> [Available data]
- - - -
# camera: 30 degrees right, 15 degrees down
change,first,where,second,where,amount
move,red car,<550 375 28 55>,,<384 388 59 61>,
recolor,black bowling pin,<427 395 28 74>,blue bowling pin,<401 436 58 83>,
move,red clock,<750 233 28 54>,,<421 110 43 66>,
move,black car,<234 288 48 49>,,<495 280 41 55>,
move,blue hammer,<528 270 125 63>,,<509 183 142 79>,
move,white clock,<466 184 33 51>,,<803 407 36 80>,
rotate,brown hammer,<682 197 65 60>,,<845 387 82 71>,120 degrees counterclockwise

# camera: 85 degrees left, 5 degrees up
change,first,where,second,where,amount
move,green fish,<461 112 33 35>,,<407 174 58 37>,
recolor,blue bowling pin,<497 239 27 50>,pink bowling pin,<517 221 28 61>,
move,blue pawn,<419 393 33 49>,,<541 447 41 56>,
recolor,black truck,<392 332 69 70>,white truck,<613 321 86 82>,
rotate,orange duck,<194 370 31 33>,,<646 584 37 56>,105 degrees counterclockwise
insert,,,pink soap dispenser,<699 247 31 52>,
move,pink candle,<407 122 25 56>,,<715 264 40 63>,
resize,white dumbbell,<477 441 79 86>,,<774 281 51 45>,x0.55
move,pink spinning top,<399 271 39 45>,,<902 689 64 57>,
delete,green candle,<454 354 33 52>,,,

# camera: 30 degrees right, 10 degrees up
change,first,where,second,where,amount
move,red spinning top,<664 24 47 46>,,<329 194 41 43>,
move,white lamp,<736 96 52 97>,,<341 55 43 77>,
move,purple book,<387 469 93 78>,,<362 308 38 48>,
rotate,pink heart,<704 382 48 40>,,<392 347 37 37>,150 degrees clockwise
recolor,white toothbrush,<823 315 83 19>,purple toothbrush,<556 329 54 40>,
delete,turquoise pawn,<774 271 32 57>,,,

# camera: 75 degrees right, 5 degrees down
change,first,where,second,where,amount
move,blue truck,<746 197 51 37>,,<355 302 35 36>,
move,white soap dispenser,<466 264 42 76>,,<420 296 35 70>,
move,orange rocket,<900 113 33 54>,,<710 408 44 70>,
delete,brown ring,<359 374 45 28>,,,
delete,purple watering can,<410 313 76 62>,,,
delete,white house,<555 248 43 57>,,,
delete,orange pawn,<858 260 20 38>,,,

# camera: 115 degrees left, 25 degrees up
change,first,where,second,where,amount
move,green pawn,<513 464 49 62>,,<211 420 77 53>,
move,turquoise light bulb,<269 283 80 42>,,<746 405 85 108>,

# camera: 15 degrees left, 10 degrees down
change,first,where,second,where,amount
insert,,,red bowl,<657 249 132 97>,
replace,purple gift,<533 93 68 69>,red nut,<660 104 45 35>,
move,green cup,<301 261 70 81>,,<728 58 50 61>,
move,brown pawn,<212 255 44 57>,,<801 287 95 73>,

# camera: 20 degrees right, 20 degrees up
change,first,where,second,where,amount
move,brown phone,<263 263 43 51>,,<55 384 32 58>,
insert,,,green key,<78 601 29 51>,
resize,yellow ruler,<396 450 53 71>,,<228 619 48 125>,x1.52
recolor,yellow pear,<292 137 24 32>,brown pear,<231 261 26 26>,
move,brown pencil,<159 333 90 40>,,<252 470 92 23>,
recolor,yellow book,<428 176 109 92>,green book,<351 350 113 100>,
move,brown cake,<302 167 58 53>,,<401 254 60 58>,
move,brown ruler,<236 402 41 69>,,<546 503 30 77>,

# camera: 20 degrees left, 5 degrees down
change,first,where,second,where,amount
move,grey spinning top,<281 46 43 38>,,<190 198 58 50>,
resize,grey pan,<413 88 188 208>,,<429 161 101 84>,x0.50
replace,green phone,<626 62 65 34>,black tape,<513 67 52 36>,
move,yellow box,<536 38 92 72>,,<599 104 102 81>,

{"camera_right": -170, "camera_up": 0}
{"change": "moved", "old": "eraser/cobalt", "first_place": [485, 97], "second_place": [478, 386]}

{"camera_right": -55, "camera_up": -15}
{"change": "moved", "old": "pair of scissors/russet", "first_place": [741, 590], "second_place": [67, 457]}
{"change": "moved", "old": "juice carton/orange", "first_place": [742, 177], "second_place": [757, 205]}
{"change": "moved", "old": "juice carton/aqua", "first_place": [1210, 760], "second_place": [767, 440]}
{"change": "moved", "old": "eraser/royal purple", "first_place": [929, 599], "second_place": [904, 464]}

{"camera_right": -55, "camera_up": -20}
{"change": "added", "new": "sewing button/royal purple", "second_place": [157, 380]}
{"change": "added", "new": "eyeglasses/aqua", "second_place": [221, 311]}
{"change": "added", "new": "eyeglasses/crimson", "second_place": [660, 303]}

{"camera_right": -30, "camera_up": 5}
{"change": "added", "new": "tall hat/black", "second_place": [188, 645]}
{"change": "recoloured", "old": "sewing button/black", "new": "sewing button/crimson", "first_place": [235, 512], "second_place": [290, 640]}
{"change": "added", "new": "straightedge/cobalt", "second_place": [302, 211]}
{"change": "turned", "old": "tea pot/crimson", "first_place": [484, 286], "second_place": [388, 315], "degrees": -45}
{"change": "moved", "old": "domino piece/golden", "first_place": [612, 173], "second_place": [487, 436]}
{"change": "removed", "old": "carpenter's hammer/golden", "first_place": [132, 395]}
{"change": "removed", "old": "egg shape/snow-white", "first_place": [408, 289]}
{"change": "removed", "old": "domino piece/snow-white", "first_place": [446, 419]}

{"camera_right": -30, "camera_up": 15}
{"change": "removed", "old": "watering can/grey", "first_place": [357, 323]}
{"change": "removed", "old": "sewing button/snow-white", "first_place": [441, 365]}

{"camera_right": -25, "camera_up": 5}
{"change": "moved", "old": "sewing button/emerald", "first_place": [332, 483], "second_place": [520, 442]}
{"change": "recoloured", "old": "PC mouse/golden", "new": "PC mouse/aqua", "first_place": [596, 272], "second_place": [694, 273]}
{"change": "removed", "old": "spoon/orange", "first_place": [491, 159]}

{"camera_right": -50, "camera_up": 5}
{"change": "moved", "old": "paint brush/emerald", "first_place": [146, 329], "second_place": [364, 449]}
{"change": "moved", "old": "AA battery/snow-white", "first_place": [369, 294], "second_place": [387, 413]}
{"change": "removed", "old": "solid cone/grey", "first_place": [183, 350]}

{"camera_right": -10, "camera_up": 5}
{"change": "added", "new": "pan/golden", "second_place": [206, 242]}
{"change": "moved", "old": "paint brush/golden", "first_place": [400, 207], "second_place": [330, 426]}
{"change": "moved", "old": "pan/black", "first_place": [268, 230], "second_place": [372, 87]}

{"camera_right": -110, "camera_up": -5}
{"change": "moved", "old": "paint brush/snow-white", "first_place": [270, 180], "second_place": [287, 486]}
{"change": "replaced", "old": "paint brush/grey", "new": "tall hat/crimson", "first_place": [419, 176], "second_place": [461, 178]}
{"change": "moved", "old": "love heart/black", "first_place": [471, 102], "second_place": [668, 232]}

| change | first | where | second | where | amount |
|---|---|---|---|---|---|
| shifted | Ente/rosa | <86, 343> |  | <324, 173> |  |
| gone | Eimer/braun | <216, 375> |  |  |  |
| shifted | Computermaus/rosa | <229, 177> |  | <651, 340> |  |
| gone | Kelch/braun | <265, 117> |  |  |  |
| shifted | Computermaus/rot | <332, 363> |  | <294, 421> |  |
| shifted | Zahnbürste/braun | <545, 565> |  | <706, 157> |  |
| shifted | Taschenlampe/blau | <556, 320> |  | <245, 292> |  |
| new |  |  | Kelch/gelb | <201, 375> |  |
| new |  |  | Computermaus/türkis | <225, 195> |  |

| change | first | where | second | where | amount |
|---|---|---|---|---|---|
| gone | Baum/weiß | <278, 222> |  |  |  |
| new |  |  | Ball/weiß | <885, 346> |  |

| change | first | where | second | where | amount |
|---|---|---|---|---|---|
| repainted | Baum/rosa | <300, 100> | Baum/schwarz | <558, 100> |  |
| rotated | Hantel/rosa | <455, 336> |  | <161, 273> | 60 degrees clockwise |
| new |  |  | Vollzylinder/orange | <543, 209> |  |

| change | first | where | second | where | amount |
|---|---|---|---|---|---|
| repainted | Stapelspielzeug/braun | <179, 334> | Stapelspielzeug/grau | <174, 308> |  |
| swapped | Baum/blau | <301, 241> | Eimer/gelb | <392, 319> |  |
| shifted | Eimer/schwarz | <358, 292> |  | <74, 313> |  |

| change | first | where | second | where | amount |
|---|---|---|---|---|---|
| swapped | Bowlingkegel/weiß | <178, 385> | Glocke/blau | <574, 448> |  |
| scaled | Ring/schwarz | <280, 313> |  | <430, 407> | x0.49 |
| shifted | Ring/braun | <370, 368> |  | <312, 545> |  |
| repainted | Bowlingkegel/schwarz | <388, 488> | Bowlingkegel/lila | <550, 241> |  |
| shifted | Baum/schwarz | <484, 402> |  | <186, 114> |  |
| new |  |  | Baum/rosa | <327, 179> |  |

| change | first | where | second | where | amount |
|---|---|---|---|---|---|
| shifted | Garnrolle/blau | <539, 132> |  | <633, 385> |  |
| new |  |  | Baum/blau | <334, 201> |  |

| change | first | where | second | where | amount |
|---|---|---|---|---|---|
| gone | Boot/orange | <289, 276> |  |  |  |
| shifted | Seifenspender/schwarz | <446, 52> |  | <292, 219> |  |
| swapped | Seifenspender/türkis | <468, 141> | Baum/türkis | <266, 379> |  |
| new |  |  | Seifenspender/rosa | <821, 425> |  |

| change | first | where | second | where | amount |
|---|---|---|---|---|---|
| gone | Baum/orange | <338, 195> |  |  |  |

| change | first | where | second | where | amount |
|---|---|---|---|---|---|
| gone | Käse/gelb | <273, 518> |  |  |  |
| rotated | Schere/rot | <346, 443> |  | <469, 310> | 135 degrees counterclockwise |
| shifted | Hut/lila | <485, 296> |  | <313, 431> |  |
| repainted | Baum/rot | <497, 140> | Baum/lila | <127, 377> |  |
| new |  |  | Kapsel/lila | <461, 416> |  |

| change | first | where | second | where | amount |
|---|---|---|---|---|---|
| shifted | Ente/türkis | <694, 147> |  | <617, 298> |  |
- - - -
> [Exercise requirements]
Return, from the material above, every line with the word "Kelch".

> [Exercise response]
| gone | Kelch/braun | <265, 117> |  |  |  |
| new |  |  | Kelch/gelb | <201, 375> |  |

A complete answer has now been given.